Instructions to follow - Drop all images and give the records again exactly.
#####
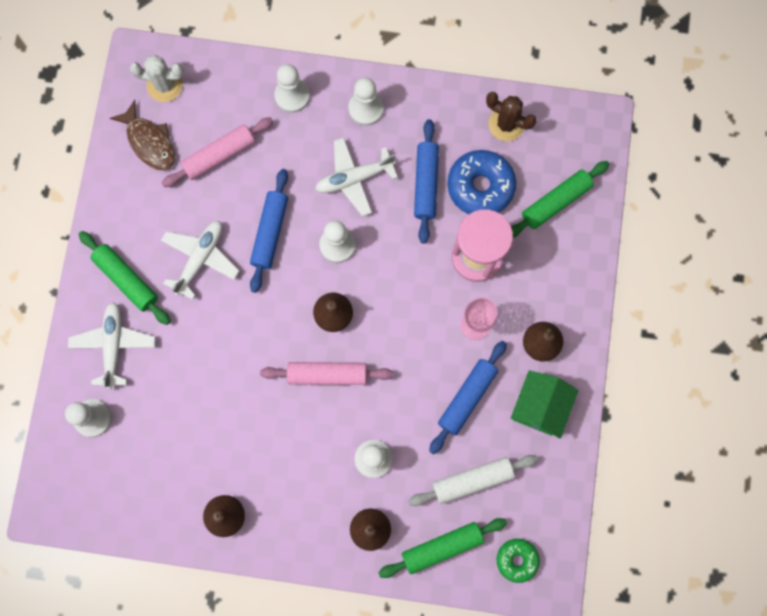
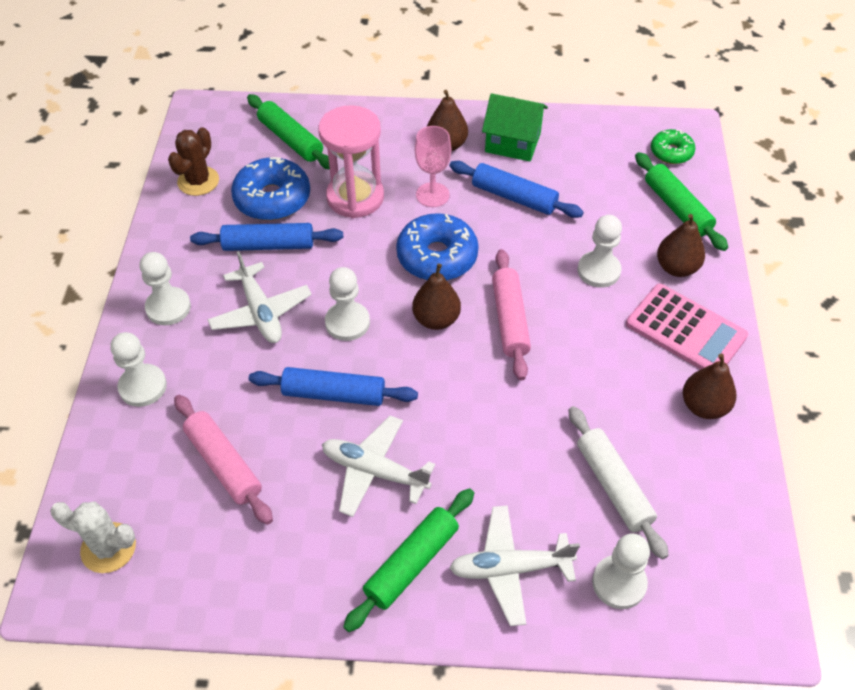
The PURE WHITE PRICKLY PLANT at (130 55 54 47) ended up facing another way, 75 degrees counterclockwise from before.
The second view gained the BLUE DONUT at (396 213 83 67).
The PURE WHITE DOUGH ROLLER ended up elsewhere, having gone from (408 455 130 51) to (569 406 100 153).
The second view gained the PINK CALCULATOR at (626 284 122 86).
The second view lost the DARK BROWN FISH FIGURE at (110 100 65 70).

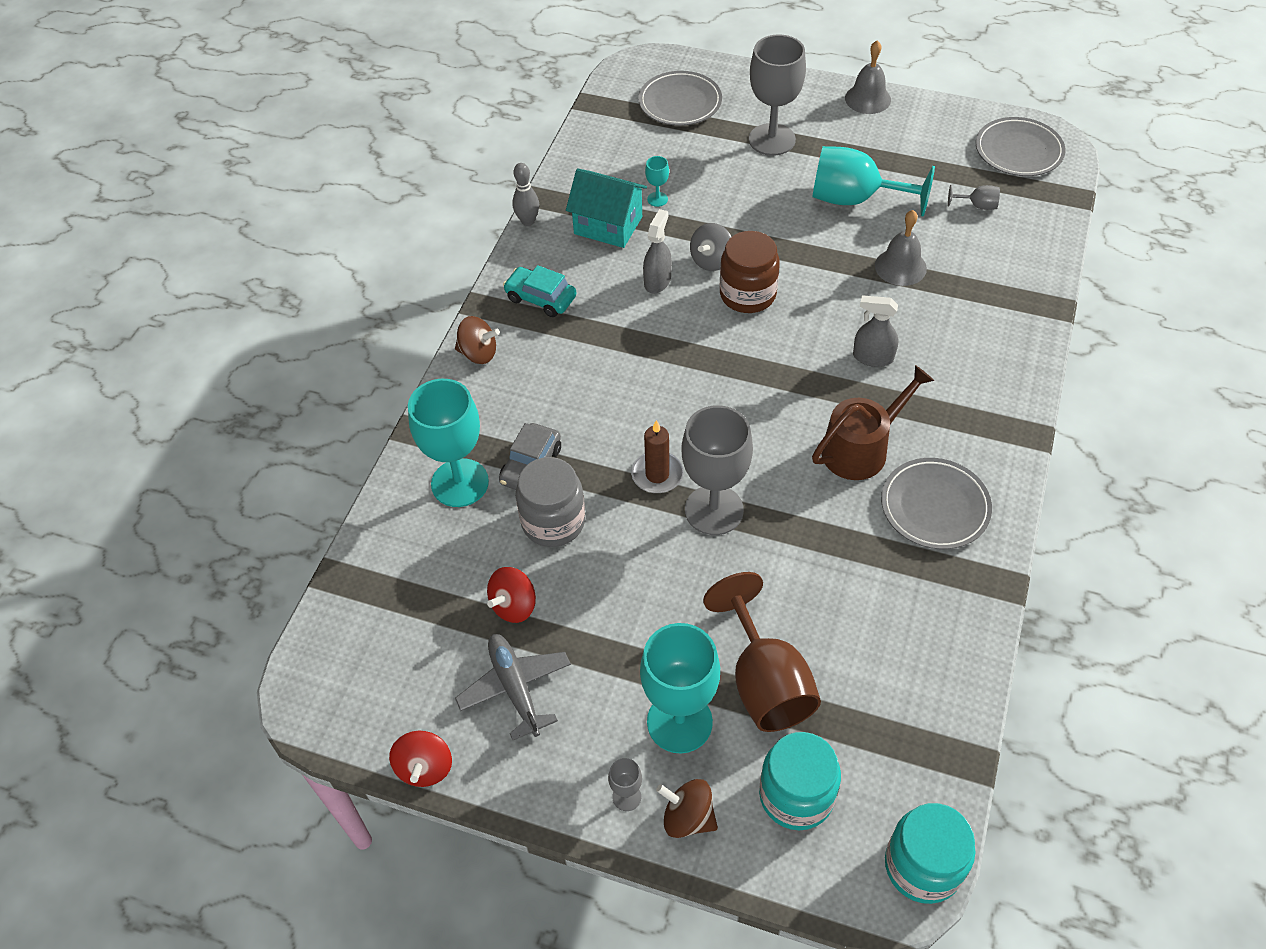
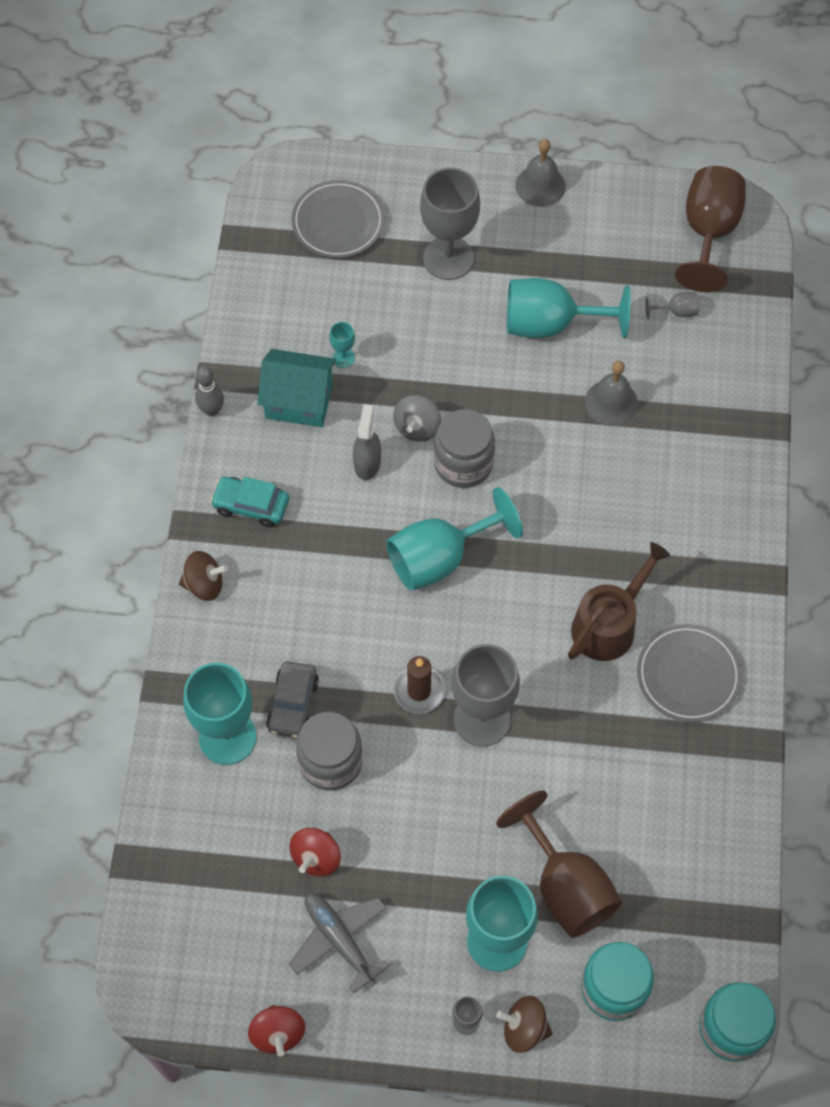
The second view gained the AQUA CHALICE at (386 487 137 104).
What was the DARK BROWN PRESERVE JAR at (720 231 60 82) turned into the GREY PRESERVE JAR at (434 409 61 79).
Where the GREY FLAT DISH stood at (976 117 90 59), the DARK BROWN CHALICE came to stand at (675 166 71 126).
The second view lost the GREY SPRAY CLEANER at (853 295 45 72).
#####
Answer to the exercise -
The PURE WHITE PRICKLY PLANT at (130 55 54 47) ended up facing another way, 75 degrees counterclockwise from before.
The second view gained the BLUE DONUT at (396 213 83 67).
The PURE WHITE DOUGH ROLLER ended up elsewhere, having gone from (408 455 130 51) to (569 406 100 153).
The second view gained the PINK CALCULATOR at (626 284 122 86).
The second view lost the DARK BROWN FISH FIGURE at (110 100 65 70).

The second view gained the AQUA CHALICE at (386 487 137 104).
What was the DARK BROWN PRESERVE JAR at (720 231 60 82) turned into the GREY PRESERVE JAR at (434 409 61 79).
Where the GREY FLAT DISH stood at (976 117 90 59), the DARK BROWN CHALICE came to stand at (675 166 71 126).
The second view lost the GREY SPRAY CLEANER at (853 295 45 72).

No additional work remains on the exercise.